====== Given data

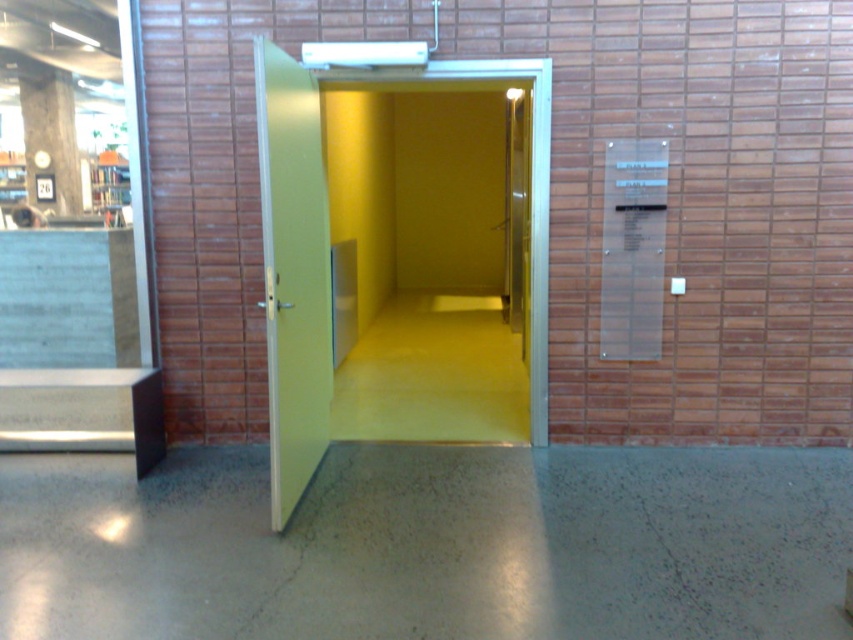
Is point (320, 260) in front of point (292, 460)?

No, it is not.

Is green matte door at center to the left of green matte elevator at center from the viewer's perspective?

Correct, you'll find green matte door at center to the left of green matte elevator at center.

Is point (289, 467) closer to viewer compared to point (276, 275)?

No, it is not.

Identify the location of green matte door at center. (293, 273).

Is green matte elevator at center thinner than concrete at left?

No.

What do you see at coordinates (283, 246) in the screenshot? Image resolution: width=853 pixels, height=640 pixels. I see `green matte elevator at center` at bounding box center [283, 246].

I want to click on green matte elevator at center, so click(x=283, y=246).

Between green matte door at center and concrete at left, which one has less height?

============

• **Task directions**
Rename "concrete at left" to "concrete on the left side" throughout the data above, and write out every line again with nothing else changed. Leave the pictures out of your answer.

• **Response area**
Is point (320, 260) in front of point (292, 460)?

No, it is not.

Is green matte door at center to the left of green matte elevator at center from the viewer's perspective?

Correct, you'll find green matte door at center to the left of green matte elevator at center.

Is point (289, 467) closer to viewer compared to point (276, 275)?

No, it is not.

Identify the location of green matte door at center. (293, 273).

Is green matte elevator at center thinner than concrete on the left side?

No.

What do you see at coordinates (283, 246) in the screenshot? Image resolution: width=853 pixels, height=640 pixels. I see `green matte elevator at center` at bounding box center [283, 246].

I want to click on green matte elevator at center, so click(x=283, y=246).

Between green matte door at center and concrete on the left side, which one has less height?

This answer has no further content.